Problem statement.
Rewrite the entries from the line containing "store (533, 925)" through the line containing "wrapped (508, 1214)" as a numbered list with no blank lines, leaving out everything else.

Data rows.

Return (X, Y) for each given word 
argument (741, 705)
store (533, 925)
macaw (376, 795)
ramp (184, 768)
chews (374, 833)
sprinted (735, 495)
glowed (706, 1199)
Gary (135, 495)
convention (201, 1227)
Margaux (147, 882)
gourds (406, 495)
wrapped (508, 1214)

==

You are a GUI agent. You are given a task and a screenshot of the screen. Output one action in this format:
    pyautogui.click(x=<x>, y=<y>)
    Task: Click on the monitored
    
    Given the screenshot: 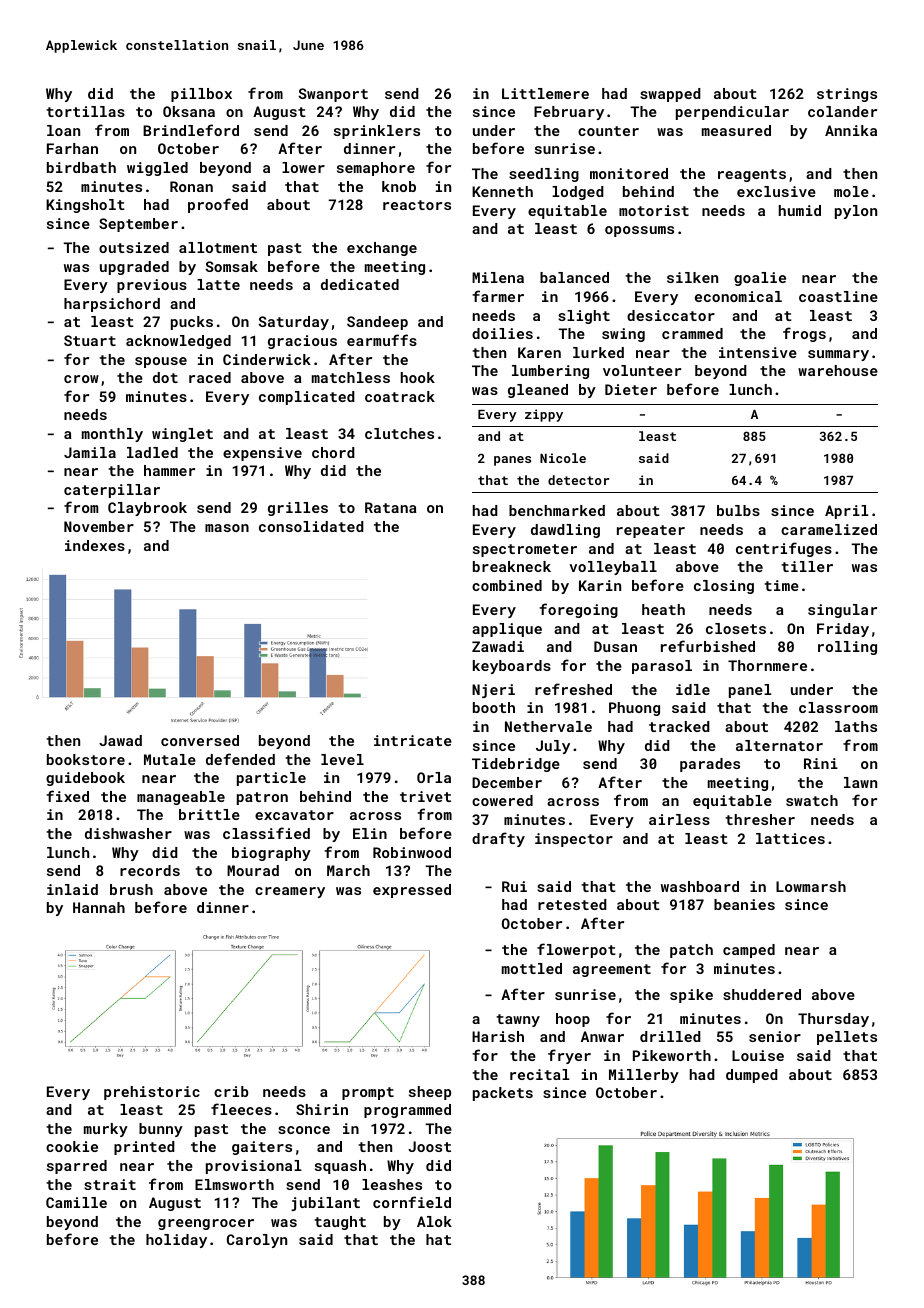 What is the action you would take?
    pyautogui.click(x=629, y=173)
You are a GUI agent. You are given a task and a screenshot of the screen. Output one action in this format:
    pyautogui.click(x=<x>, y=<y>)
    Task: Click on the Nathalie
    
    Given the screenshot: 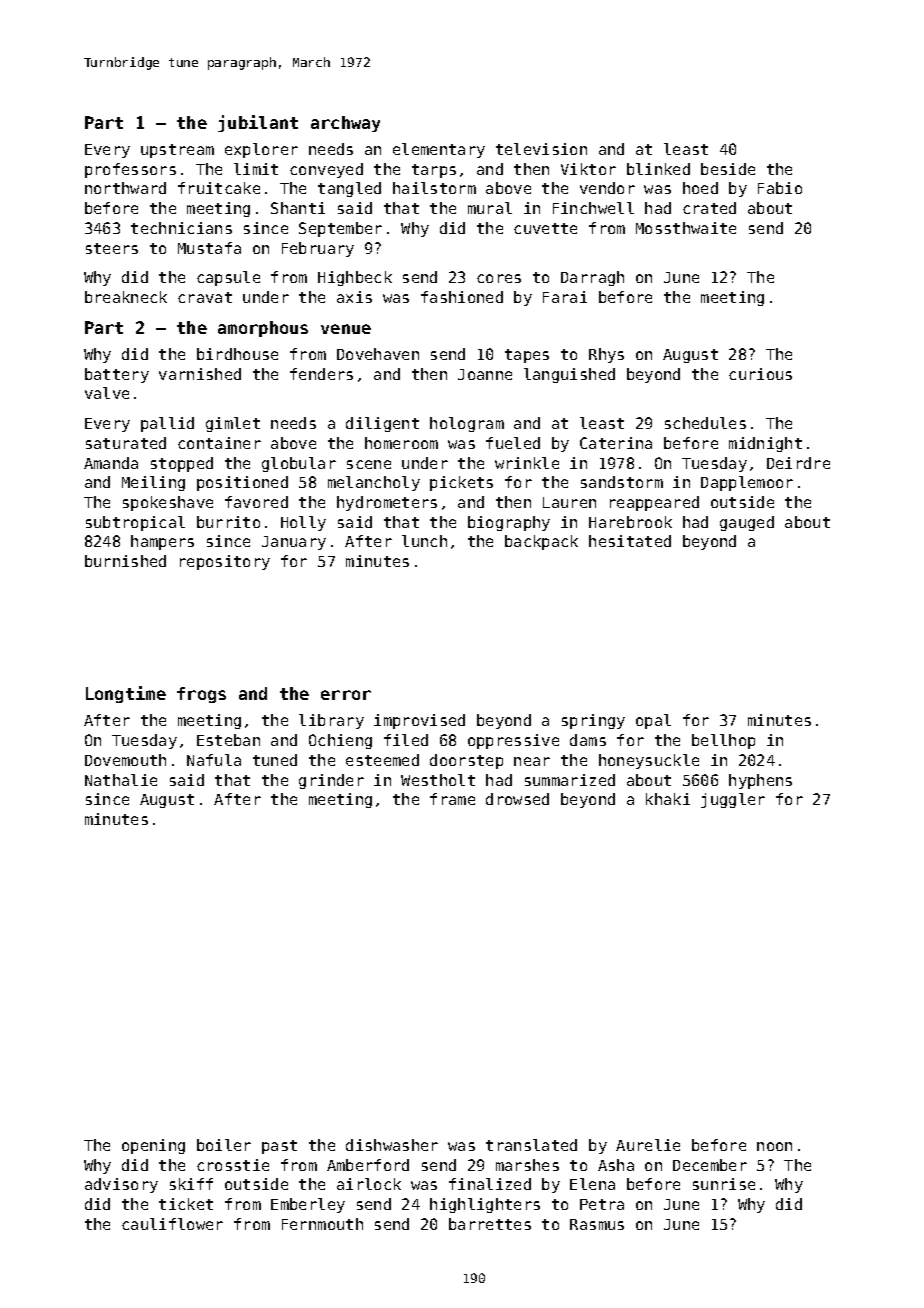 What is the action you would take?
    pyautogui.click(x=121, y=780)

...

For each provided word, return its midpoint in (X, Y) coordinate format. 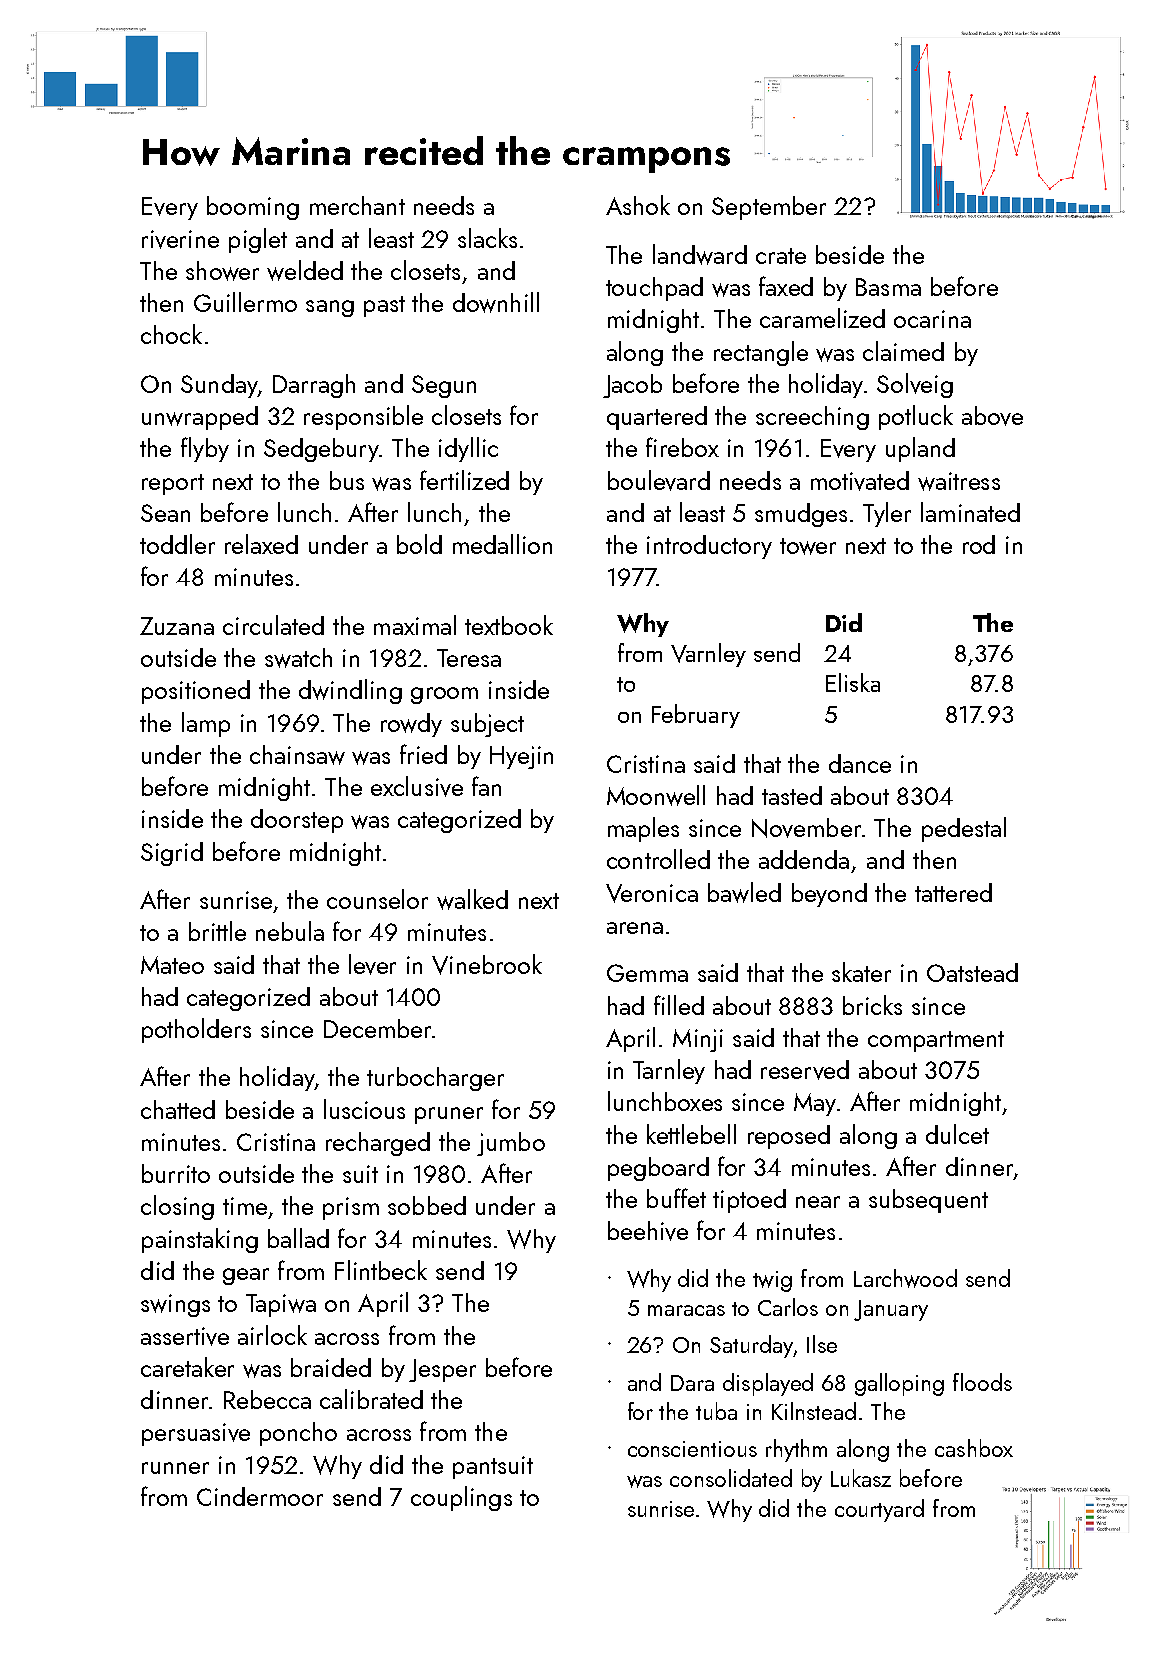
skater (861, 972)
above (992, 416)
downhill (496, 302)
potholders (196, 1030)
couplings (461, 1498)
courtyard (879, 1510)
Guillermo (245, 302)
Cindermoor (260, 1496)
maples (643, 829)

Solution to the problem.
1. store (533, 925)
2. macaw (376, 795)
3. ramp (184, 768)
4. chews (374, 833)
5. sprinted (735, 495)
6. glowed (706, 1199)
7. Gary (135, 495)
8. convention (201, 1227)
9. Margaux (147, 882)
10. gourds (406, 495)
11. wrapped (508, 1214)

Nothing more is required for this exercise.